**Exercise brief:**
Give back, word for word, the line that contains "(229, 113) = (178, 589): grey" and all lines after it in the material, through the last; please include only these.

**Source material:**
_____
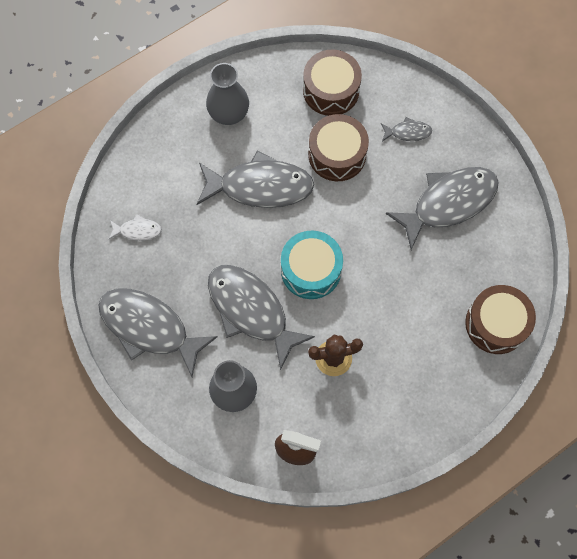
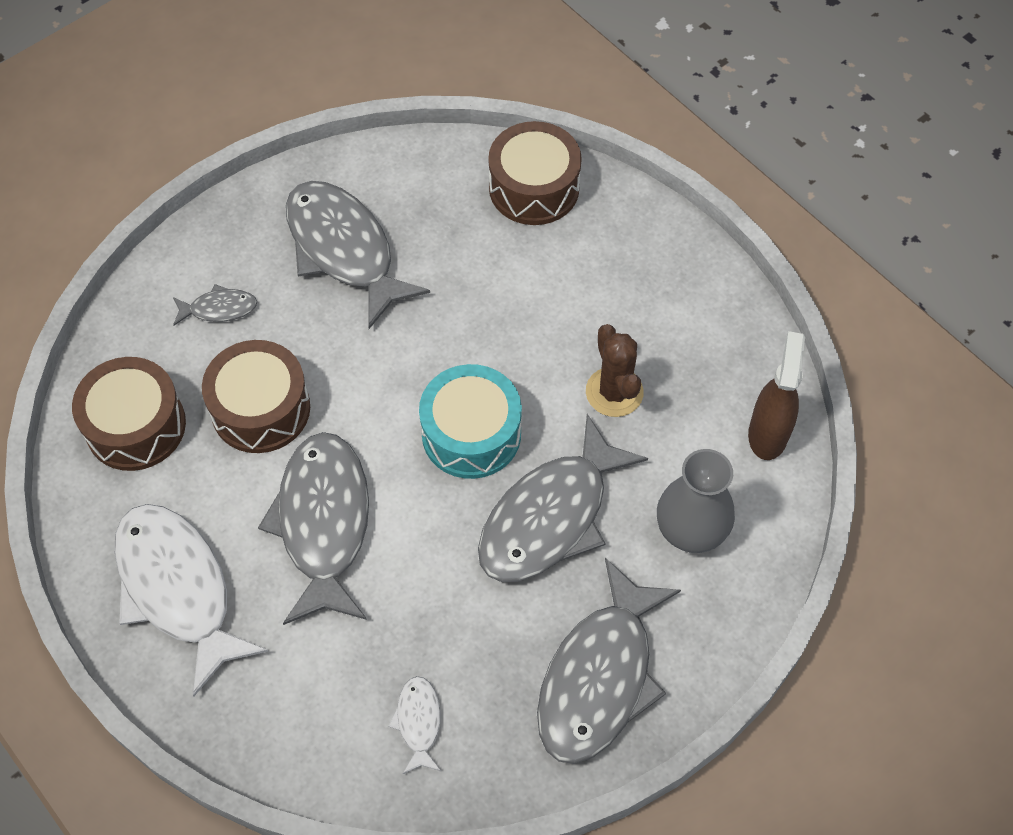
camera: 95 degrees left, 10 degrees down
(229, 113) = (178, 589): grey vase -> white fish
(408, 132) = (219, 309): grey fish -> grey fish turned 90 degrees clockwise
_____
**Written solution:**
(229, 113) = (178, 589): grey vase -> white fish
(408, 132) = (219, 309): grey fish -> grey fish turned 90 degrees clockwise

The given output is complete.